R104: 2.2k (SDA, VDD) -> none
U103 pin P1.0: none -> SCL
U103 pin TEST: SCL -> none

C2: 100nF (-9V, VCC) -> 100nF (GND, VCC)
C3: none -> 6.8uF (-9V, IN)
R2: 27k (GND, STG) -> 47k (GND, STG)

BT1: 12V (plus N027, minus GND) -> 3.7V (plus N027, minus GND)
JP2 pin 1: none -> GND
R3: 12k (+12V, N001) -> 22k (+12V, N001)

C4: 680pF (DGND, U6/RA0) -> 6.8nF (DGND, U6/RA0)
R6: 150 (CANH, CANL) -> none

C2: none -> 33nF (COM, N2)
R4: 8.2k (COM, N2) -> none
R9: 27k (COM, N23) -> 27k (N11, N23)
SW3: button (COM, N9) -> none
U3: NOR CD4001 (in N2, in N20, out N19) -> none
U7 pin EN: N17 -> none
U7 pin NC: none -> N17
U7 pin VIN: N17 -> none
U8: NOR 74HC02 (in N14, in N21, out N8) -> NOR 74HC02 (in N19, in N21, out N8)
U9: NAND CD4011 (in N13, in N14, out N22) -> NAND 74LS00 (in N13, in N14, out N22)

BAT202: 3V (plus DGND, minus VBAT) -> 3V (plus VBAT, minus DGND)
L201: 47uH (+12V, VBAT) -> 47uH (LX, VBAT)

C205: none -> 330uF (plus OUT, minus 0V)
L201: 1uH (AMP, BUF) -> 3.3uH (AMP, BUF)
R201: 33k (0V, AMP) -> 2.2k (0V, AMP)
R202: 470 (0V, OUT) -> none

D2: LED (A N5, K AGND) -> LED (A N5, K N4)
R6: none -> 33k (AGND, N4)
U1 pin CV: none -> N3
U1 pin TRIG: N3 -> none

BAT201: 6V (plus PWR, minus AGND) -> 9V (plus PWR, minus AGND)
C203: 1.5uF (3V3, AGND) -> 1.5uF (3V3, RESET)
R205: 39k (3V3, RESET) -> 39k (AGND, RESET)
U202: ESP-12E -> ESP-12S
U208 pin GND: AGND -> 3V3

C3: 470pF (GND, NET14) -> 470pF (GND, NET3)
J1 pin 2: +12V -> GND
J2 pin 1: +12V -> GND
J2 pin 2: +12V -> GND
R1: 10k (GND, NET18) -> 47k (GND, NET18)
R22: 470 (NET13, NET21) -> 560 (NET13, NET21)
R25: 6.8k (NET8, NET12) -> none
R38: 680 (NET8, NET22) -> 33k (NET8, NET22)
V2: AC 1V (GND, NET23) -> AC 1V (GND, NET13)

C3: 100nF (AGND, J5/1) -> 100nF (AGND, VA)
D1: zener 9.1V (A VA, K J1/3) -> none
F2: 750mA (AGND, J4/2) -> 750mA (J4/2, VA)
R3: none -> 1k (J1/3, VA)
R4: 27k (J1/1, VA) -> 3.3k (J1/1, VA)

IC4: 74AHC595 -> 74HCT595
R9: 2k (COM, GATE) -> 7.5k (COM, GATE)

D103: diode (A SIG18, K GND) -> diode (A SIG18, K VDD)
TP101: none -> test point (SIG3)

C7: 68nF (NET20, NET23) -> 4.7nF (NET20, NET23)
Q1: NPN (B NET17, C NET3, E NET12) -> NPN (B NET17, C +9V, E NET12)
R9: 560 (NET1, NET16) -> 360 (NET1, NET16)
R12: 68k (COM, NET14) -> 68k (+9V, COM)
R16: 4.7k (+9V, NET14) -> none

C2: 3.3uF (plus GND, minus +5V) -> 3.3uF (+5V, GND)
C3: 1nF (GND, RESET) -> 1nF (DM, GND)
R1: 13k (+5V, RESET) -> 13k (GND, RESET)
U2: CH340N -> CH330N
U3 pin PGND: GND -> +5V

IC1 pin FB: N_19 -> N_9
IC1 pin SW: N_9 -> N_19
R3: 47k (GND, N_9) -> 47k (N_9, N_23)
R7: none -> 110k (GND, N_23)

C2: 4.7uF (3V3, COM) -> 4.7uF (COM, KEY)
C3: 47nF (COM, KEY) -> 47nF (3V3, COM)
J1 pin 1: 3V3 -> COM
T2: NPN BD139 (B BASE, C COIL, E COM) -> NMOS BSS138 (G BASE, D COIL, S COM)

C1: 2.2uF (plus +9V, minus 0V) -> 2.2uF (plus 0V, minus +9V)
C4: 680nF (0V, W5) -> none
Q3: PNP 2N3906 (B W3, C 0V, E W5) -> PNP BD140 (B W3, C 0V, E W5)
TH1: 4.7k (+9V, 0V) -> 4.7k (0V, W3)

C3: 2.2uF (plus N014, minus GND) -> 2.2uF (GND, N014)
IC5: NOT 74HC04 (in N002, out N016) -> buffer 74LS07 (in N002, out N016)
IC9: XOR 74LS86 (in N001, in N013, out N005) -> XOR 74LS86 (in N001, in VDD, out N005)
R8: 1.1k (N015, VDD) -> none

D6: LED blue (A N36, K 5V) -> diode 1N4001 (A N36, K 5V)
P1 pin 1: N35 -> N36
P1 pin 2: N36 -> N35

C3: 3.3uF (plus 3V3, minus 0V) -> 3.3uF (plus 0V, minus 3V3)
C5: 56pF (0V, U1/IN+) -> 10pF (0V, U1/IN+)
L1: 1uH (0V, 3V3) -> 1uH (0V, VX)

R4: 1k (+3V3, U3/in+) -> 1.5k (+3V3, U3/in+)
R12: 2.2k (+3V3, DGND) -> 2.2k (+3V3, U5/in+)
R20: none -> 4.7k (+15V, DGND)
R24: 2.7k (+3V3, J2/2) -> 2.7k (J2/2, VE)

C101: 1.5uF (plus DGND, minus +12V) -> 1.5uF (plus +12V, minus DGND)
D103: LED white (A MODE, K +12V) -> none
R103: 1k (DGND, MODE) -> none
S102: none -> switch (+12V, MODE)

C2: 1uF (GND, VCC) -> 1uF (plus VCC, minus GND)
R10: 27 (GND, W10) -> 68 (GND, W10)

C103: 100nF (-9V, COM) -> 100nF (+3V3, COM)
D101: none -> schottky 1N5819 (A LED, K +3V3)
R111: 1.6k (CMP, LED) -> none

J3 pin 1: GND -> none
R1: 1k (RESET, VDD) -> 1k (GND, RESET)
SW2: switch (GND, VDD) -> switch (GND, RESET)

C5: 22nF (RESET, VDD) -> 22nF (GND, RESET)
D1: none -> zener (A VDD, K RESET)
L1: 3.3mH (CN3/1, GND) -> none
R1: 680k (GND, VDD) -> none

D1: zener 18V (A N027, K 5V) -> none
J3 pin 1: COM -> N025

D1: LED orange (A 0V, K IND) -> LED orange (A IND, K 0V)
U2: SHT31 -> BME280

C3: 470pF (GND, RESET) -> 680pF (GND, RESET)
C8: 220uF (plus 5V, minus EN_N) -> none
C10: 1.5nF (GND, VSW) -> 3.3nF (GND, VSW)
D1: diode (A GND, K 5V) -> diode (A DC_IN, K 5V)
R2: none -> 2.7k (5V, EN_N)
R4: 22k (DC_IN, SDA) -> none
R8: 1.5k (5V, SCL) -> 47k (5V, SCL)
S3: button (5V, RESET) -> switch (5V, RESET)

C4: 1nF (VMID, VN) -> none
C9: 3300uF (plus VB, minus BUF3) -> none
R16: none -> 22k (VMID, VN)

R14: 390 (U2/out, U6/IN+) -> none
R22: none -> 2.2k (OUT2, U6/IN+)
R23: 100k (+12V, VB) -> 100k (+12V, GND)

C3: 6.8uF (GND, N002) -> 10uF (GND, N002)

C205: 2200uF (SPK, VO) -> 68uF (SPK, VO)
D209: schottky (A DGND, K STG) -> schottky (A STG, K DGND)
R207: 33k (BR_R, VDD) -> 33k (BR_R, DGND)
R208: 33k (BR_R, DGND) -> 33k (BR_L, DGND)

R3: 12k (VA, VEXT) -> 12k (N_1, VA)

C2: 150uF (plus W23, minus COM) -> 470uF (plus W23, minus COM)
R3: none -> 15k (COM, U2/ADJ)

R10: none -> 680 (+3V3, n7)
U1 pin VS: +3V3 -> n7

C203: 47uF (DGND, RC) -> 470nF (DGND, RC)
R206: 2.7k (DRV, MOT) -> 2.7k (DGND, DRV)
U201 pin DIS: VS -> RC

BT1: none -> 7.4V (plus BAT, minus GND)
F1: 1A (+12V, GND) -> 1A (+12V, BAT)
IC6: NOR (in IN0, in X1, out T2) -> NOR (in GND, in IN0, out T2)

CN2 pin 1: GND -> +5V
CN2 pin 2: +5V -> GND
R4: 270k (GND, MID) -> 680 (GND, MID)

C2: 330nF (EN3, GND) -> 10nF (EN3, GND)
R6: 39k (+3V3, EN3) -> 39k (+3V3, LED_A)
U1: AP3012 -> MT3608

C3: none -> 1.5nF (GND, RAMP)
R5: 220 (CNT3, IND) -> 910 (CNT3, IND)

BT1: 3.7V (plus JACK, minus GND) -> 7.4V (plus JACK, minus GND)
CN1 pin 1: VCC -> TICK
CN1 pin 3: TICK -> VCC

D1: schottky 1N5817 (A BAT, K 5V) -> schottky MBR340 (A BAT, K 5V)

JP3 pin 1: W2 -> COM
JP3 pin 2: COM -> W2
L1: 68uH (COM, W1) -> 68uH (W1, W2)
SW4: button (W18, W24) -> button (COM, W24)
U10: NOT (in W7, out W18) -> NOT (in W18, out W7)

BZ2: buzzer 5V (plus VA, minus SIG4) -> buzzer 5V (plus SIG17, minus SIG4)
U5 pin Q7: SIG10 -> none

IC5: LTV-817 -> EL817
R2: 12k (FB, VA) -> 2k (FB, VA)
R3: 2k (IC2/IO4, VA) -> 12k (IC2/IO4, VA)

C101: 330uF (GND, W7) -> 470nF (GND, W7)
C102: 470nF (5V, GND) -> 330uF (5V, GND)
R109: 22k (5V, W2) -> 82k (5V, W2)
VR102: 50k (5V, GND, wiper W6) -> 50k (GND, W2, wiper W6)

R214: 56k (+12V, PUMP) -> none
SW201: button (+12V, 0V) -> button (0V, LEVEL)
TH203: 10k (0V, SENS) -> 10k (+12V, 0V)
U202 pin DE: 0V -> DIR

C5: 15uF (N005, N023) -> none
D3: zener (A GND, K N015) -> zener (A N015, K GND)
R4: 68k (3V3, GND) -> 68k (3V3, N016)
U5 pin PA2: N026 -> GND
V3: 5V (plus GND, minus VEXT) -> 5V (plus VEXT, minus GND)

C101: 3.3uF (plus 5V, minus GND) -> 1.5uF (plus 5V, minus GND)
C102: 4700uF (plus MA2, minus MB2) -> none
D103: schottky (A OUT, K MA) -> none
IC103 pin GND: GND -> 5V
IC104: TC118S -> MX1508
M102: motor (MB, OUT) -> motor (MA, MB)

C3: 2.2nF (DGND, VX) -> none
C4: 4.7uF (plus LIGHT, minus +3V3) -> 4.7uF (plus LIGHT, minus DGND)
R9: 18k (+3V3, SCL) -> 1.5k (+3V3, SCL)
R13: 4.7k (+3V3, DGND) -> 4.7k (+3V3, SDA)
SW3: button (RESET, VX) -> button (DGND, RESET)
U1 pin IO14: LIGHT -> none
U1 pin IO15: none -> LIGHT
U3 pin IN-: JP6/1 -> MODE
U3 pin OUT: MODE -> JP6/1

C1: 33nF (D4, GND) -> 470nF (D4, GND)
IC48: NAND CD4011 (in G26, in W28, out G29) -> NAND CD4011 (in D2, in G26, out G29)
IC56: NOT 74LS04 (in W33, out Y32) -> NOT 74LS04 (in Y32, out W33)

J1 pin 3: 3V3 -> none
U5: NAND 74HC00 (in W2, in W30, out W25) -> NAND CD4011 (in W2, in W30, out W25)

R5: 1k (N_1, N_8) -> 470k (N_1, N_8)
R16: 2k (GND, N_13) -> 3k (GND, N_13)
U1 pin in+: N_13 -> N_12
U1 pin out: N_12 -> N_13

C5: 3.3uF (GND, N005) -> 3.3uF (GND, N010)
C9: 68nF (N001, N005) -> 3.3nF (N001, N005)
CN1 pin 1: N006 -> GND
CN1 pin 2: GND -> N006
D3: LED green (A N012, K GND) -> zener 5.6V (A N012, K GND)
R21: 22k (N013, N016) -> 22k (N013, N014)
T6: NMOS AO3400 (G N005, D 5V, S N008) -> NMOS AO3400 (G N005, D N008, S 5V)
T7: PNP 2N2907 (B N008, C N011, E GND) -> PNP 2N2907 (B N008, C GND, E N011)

▶ _ACTION ITEM_: Taking the material above, extract exactly and only the lines from the line with "U2: SHT31 -> BME280" to the line with "C203: 47uF (DGND, RC) -> 470nF (DGND, RC)", inclusive of both.

▶ _OUTPUT BELOW_:
U2: SHT31 -> BME280

C3: 470pF (GND, RESET) -> 680pF (GND, RESET)
C8: 220uF (plus 5V, minus EN_N) -> none
C10: 1.5nF (GND, VSW) -> 3.3nF (GND, VSW)
D1: diode (A GND, K 5V) -> diode (A DC_IN, K 5V)
R2: none -> 2.7k (5V, EN_N)
R4: 22k (DC_IN, SDA) -> none
R8: 1.5k (5V, SCL) -> 47k (5V, SCL)
S3: button (5V, RESET) -> switch (5V, RESET)

C4: 1nF (VMID, VN) -> none
C9: 3300uF (plus VB, minus BUF3) -> none
R16: none -> 22k (VMID, VN)

R14: 390 (U2/out, U6/IN+) -> none
R22: none -> 2.2k (OUT2, U6/IN+)
R23: 100k (+12V, VB) -> 100k (+12V, GND)

C3: 6.8uF (GND, N002) -> 10uF (GND, N002)

C205: 2200uF (SPK, VO) -> 68uF (SPK, VO)
D209: schottky (A DGND, K STG) -> schottky (A STG, K DGND)
R207: 33k (BR_R, VDD) -> 33k (BR_R, DGND)
R208: 33k (BR_R, DGND) -> 33k (BR_L, DGND)

R3: 12k (VA, VEXT) -> 12k (N_1, VA)

C2: 150uF (plus W23, minus COM) -> 470uF (plus W23, minus COM)
R3: none -> 15k (COM, U2/ADJ)

R10: none -> 680 (+3V3, n7)
U1 pin VS: +3V3 -> n7

C203: 47uF (DGND, RC) -> 470nF (DGND, RC)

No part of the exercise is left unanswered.